*Description of the task*: From the material below, please set down exactly the lines starting with the one with "red line: (406, 353) -> (509, 443), turned 57" and going on through the one with "green line: (417, 278) -> (323, 140), moved", without a single picture.

*Provided records*:

────────────────────

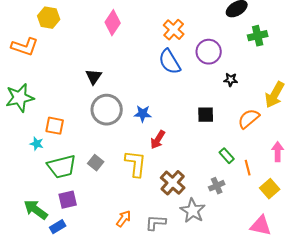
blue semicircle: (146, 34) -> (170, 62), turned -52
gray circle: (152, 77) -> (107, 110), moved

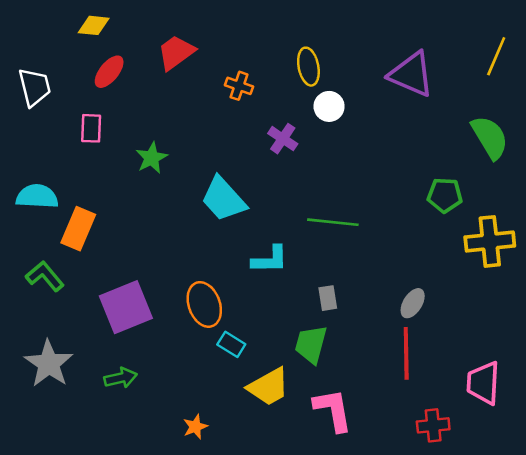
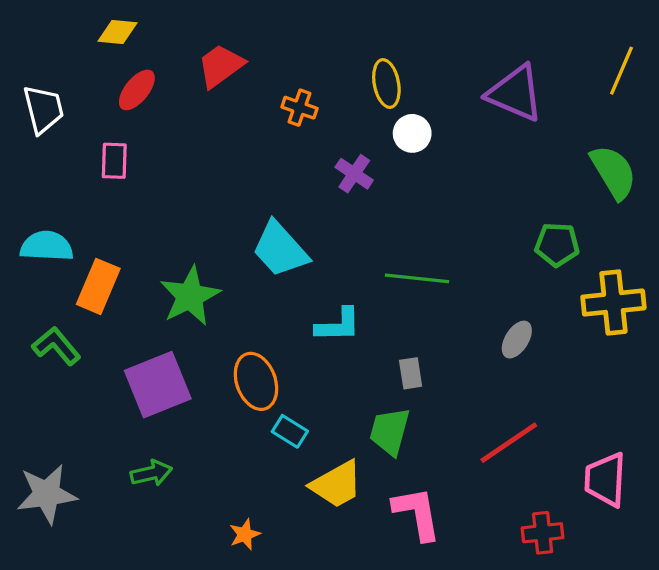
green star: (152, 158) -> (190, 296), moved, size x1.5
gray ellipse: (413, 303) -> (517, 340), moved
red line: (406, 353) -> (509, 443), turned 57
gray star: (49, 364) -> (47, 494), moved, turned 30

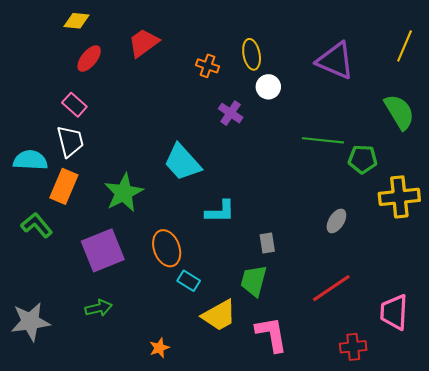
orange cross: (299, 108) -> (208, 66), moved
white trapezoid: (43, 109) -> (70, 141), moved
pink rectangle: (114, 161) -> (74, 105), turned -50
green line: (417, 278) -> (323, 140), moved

────────────────────

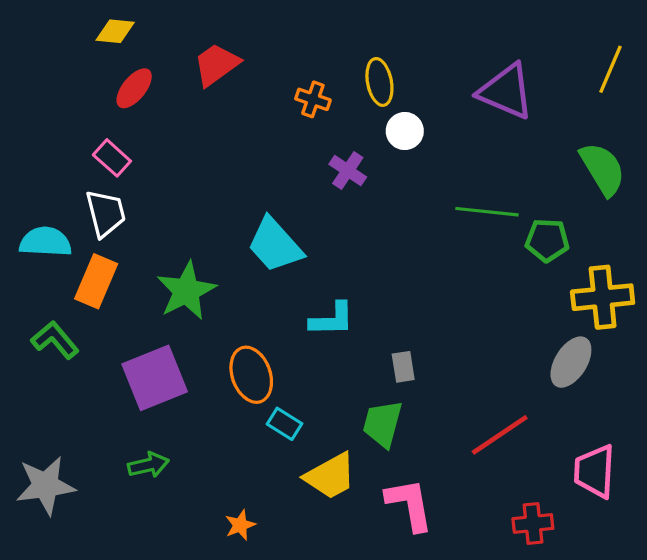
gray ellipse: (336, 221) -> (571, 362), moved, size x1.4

────────────────────

*Your solution*:
red line: (406, 353) -> (509, 443), turned 57
gray star: (49, 364) -> (47, 494), moved, turned 30

orange cross: (299, 108) -> (208, 66), moved
white trapezoid: (43, 109) -> (70, 141), moved
pink rectangle: (114, 161) -> (74, 105), turned -50
green line: (417, 278) -> (323, 140), moved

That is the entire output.